### HOW TO COMPLETE THIS TASK
Your task is to copy each line of the records that includes the string "banana".

### Coordinate-based object records
━━━━━━━━

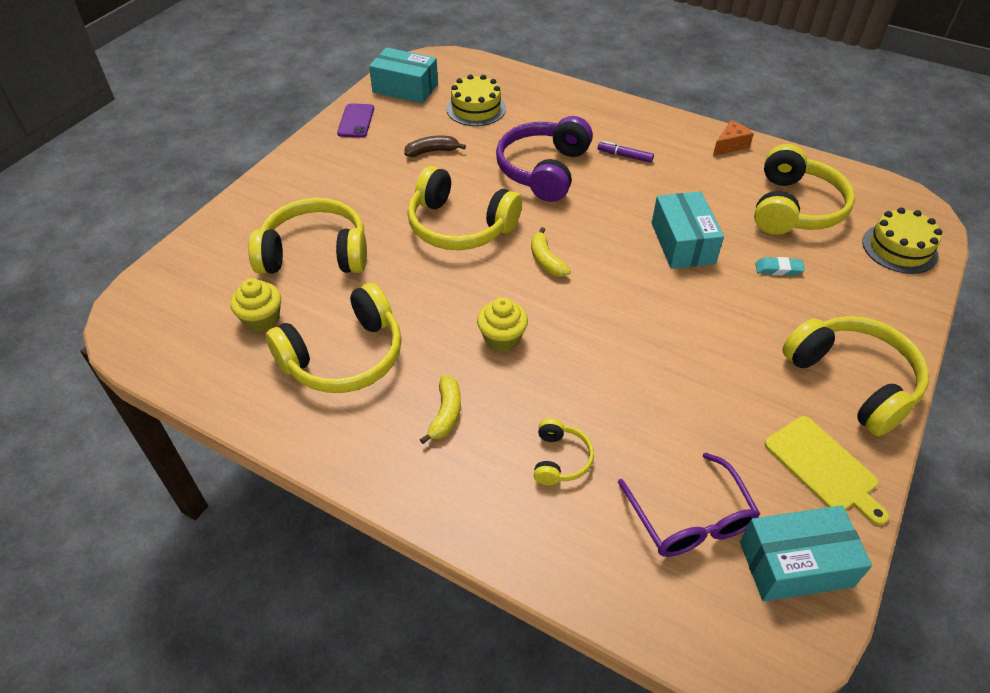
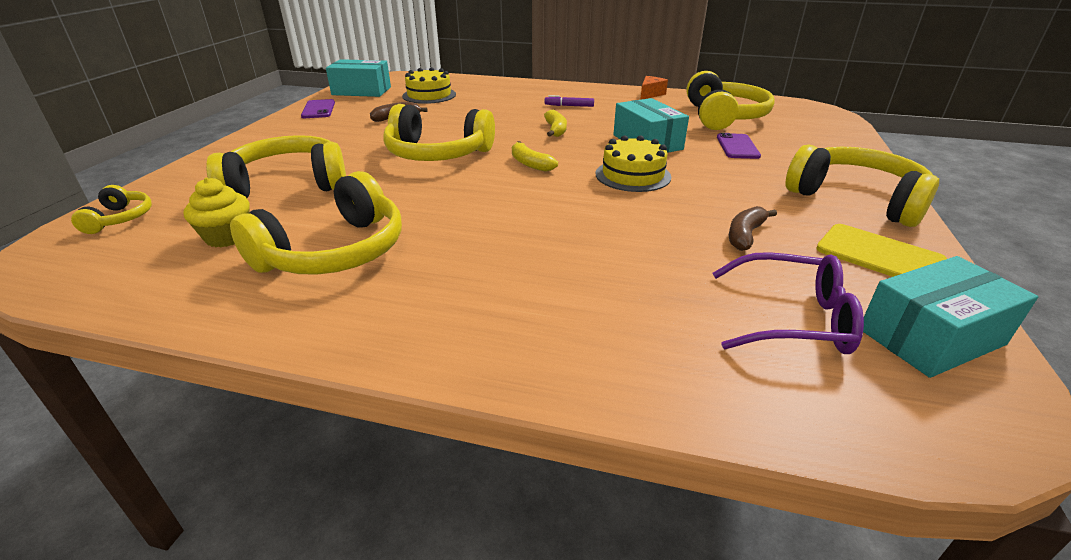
camera: 15 degrees left, 15 degrees down
(446, 414) = (470, 279): yellow banana -> yellow banana (555, 130)
(502, 338) = (510, 216): yellow cupcake -> none
(543, 170) = (503, 118): purple headphones -> none
(560, 459) = (618, 295): yellow headphones -> yellow headphones (120, 219)
(689, 518) = (790, 318): purple glasses -> purple glasses turned 45 degrees counterclockwise
(707, 410) = (745, 235): none -> brown banana
(778, 269) = (737, 147): turquoise eraser -> purple phone
(899, 248) = (821, 127): yellow cake -> yellow cake (633, 175)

━━━━━━━━

### TASK RESULT
(446, 414) = (470, 279): yellow banana -> yellow banana (555, 130)
(707, 410) = (745, 235): none -> brown banana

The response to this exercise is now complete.